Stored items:
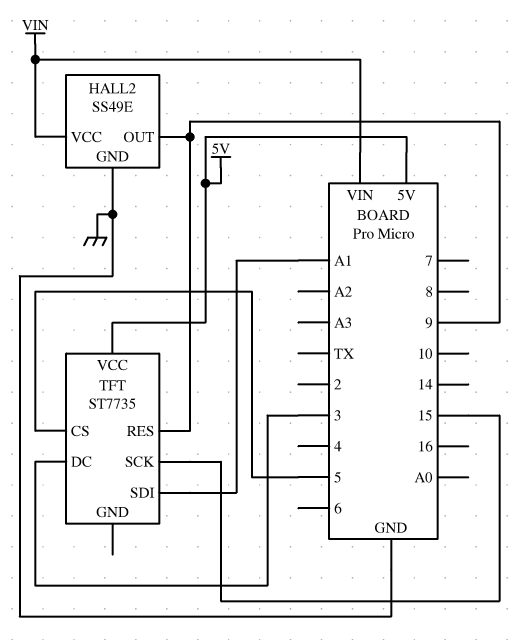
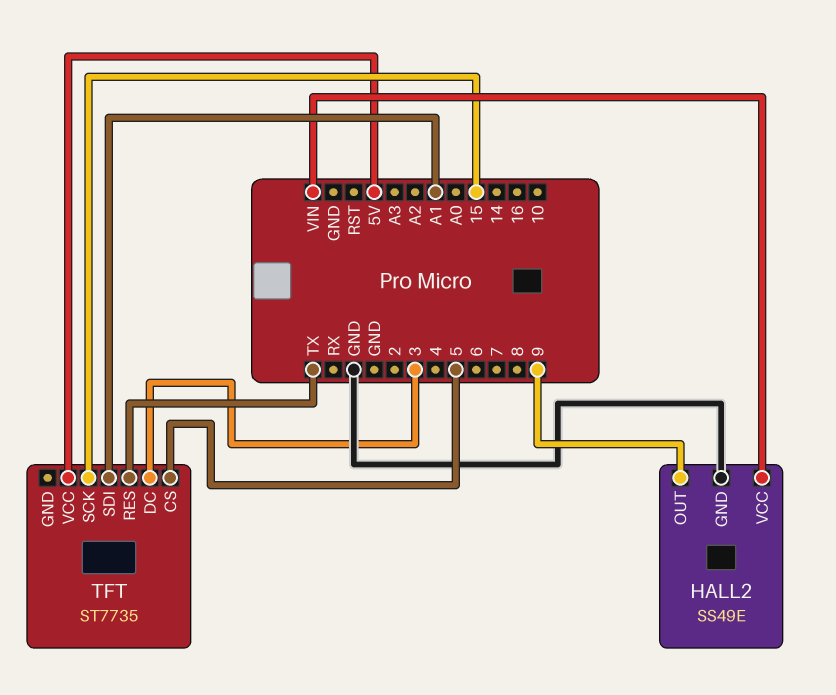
TFT pin RES: 9 -> TX

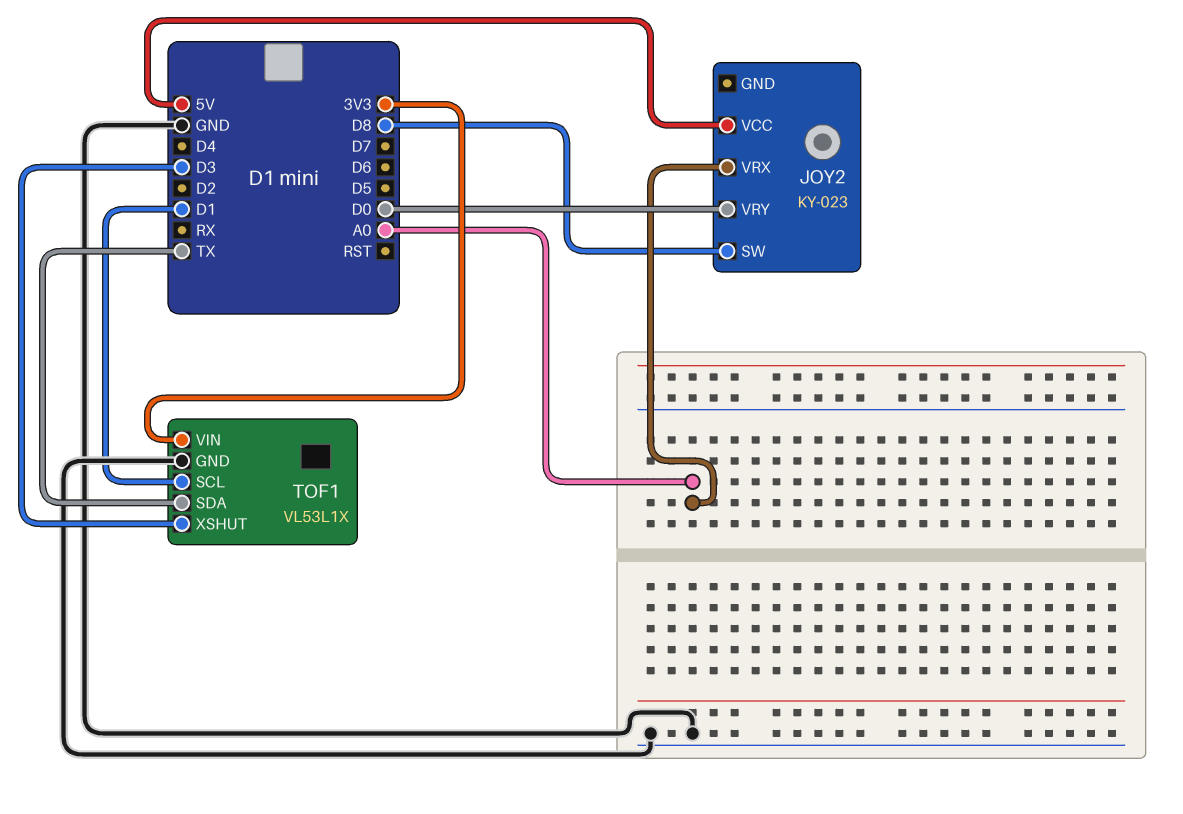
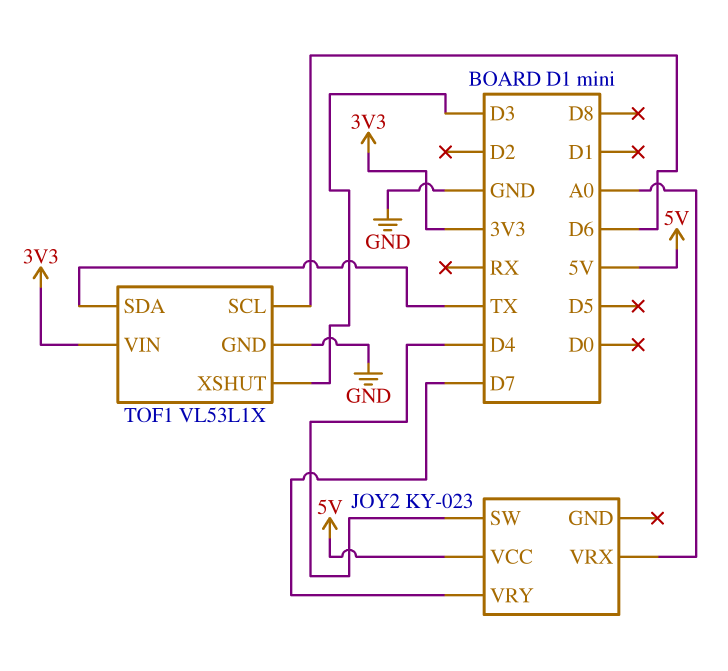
JOY2 pin SW: D8 -> D4
JOY2 pin VRY: D0 -> D7
TOF1 pin SCL: D1 -> D6

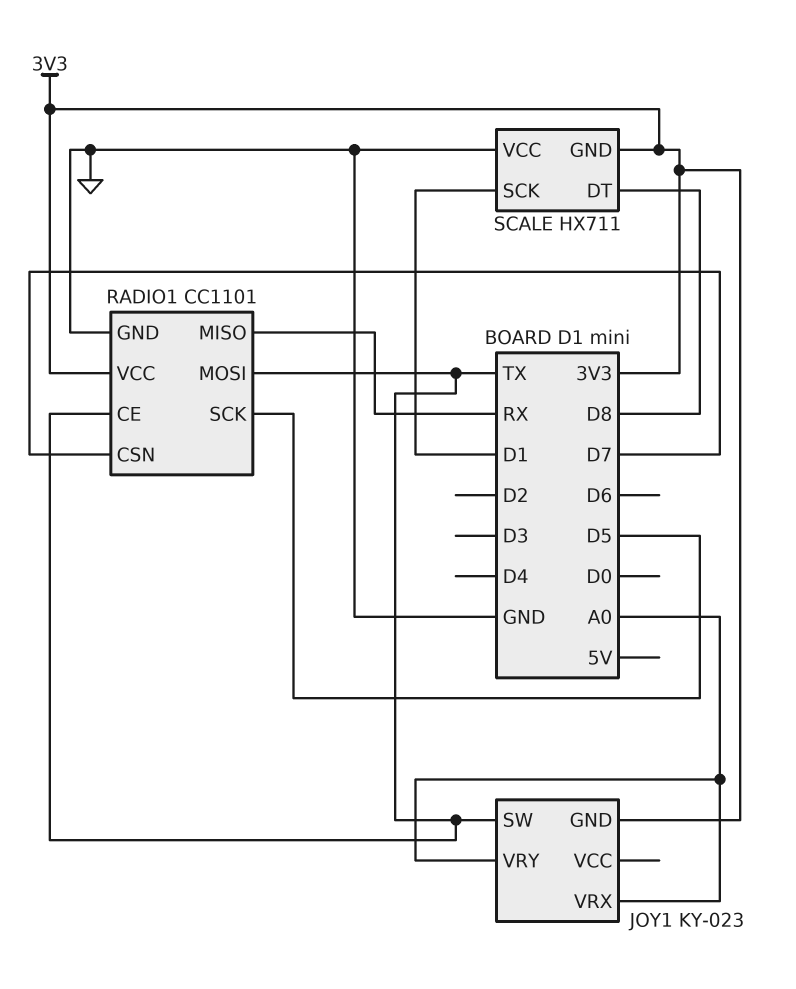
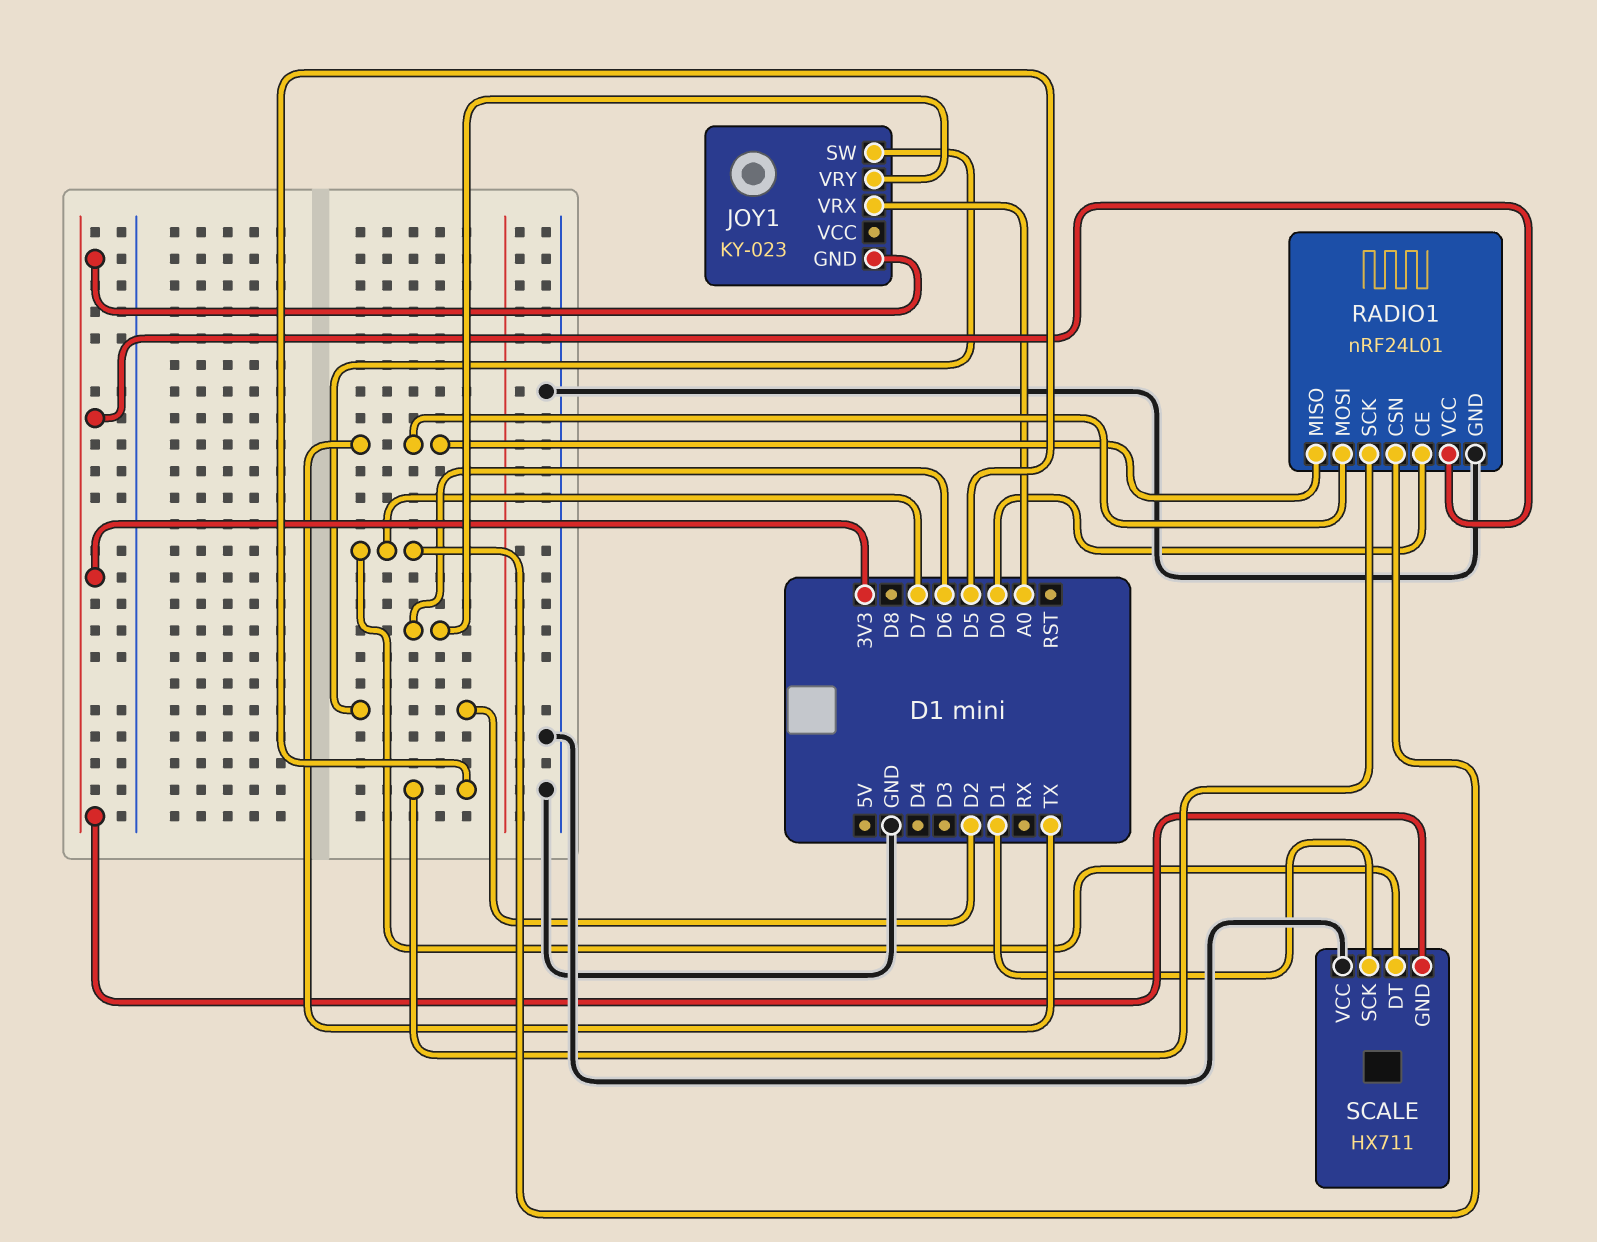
JOY1 pin SW: TX -> D2
JOY1 pin VRY: A0 -> D6
RADIO1: CC1101 -> nRF24L01
RADIO1 pin CE: TX -> D0
RADIO1 pin MISO: RX -> TX
SCALE pin DT: D8 -> D7

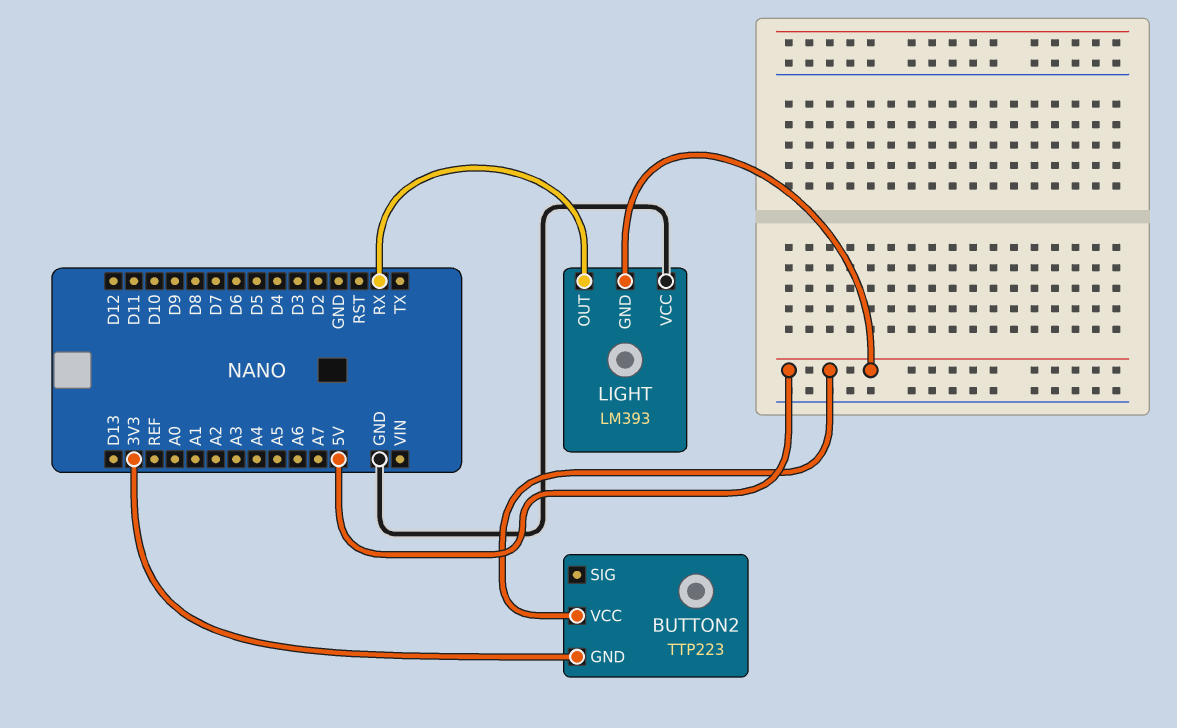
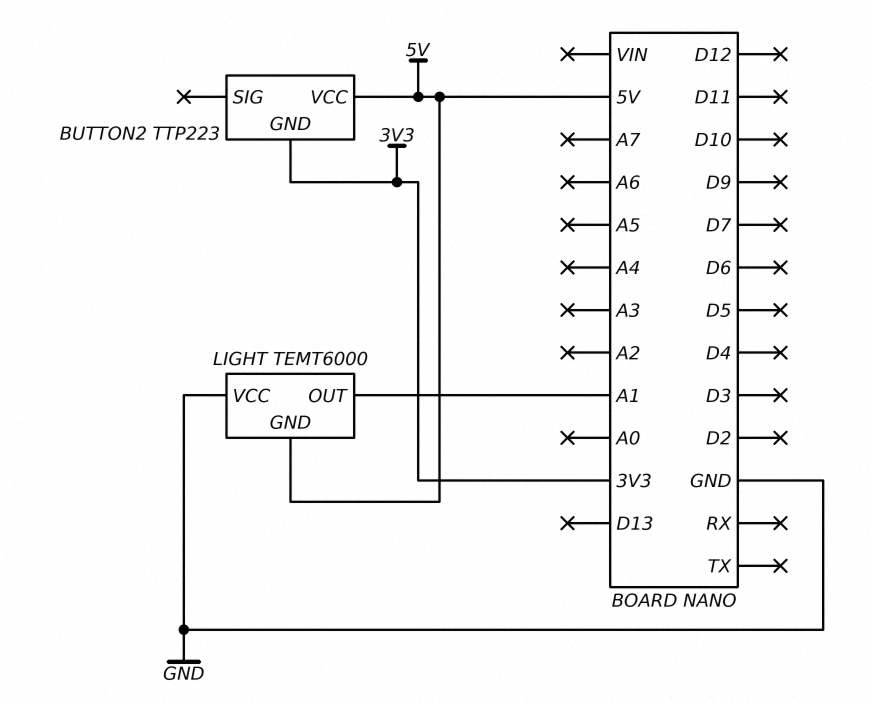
LIGHT: LM393 -> TEMT6000
LIGHT pin OUT: RX -> A1

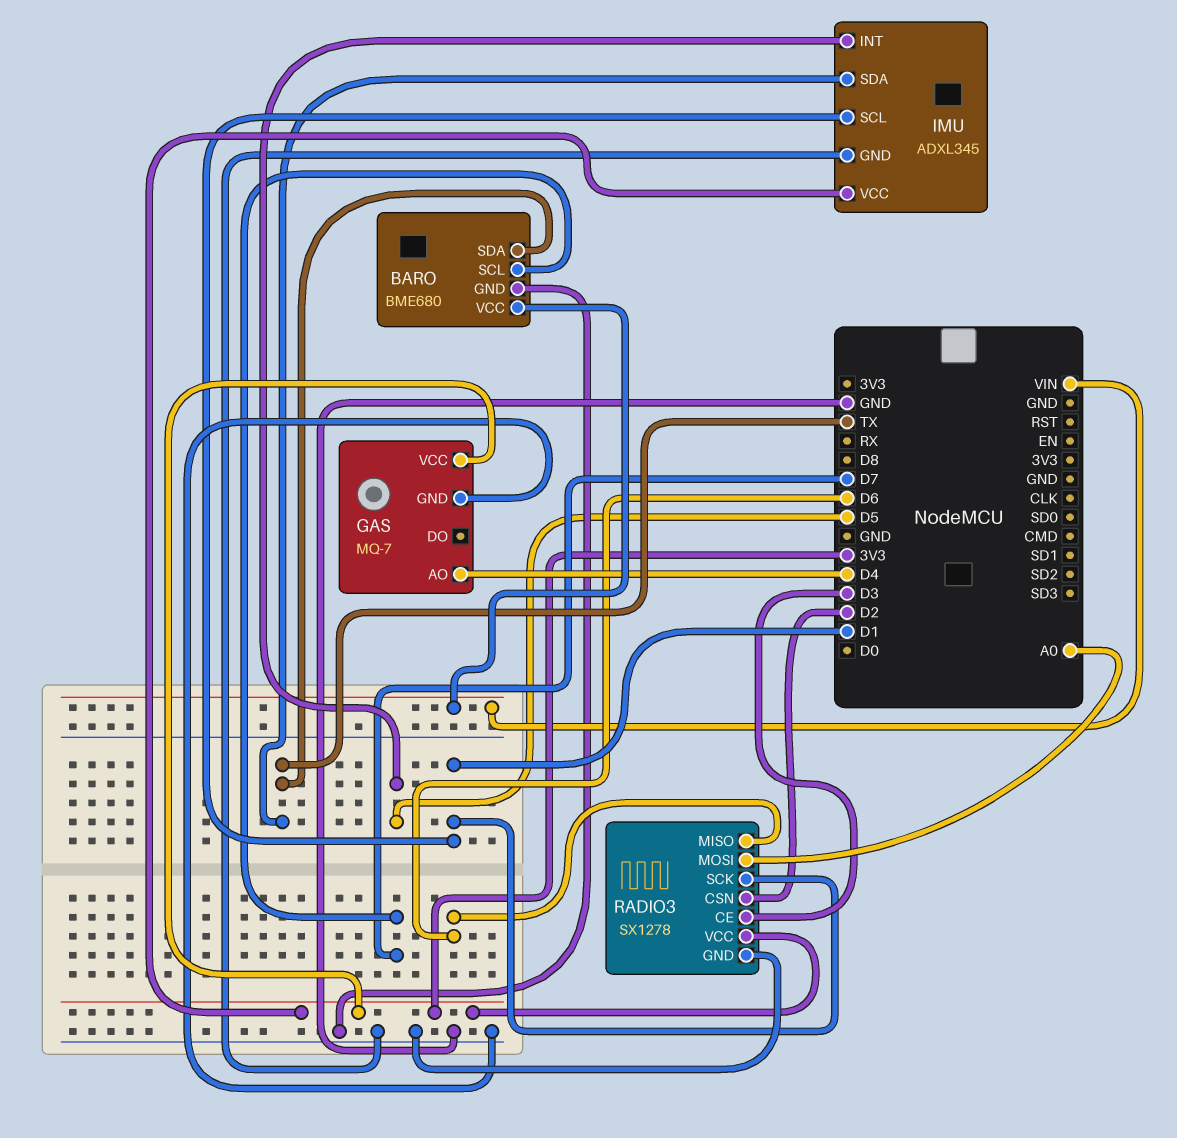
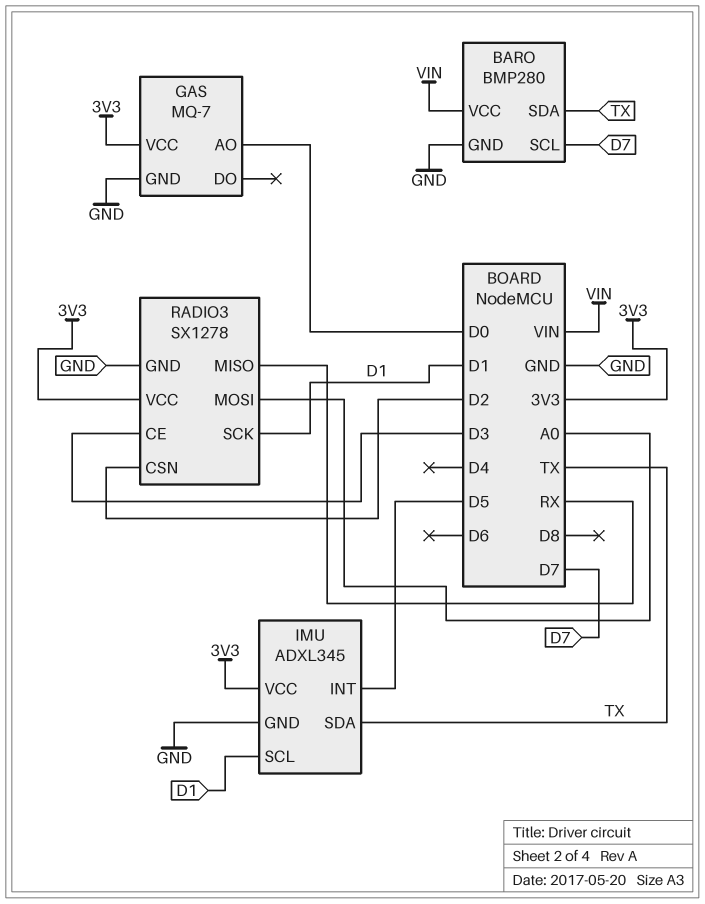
BARO: BME680 -> BMP280
GAS pin AO: D4 -> D0
RADIO3 pin MISO: D6 -> RX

*THE PROBLEM*: Lines from the one containing "JOY1 pin VRY: A0 -> D6" through the final line of the entries above are to be retyped exactly, with every picture left out.

*ANSWER TO THE EXERCISE*:
JOY1 pin VRY: A0 -> D6
RADIO1: CC1101 -> nRF24L01
RADIO1 pin CE: TX -> D0
RADIO1 pin MISO: RX -> TX
SCALE pin DT: D8 -> D7

LIGHT: LM393 -> TEMT6000
LIGHT pin OUT: RX -> A1

BARO: BME680 -> BMP280
GAS pin AO: D4 -> D0
RADIO3 pin MISO: D6 -> RX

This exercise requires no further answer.